→ **Assigned task**
Look through the lines below for the word "turquoise", and copy every line that has it.

→ **Data below**
● ● ● ● ● ● ●

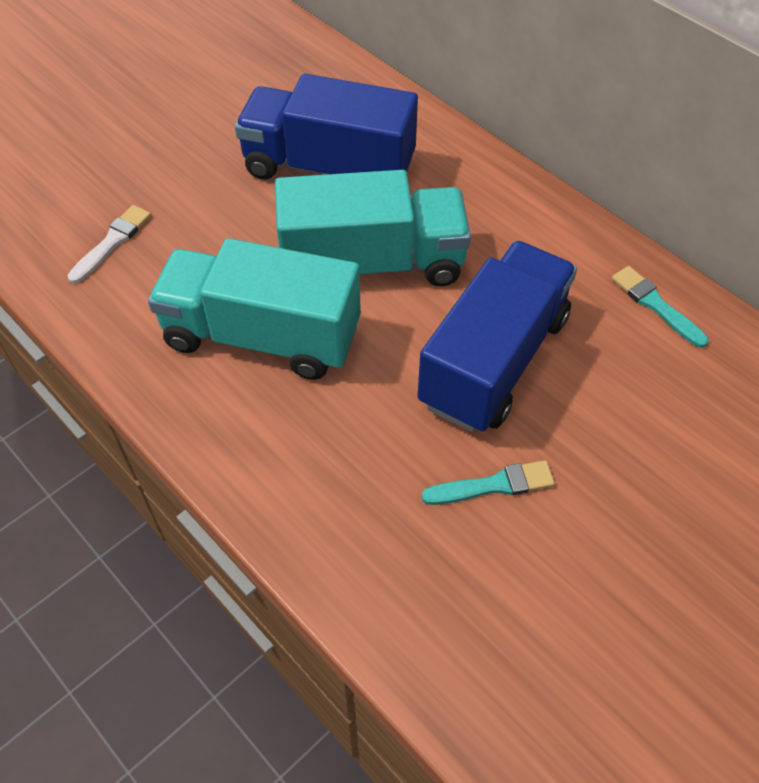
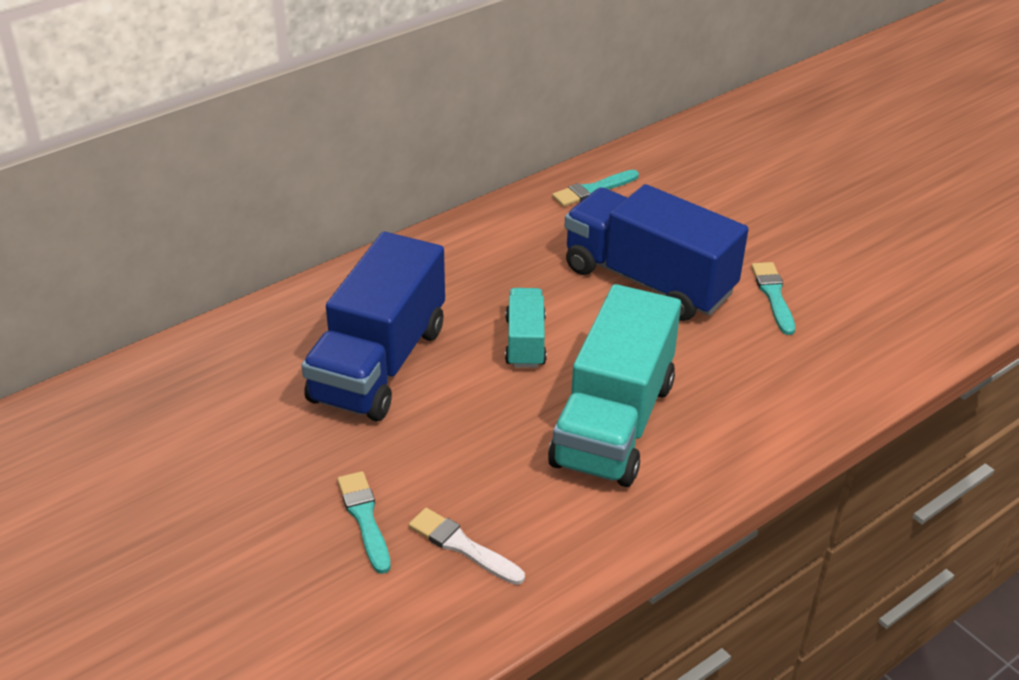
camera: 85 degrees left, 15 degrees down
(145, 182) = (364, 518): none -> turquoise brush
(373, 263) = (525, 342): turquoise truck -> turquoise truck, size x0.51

● ● ● ● ● ● ●

→ **Finished exercise**
(145, 182) = (364, 518): none -> turquoise brush
(373, 263) = (525, 342): turquoise truck -> turquoise truck, size x0.51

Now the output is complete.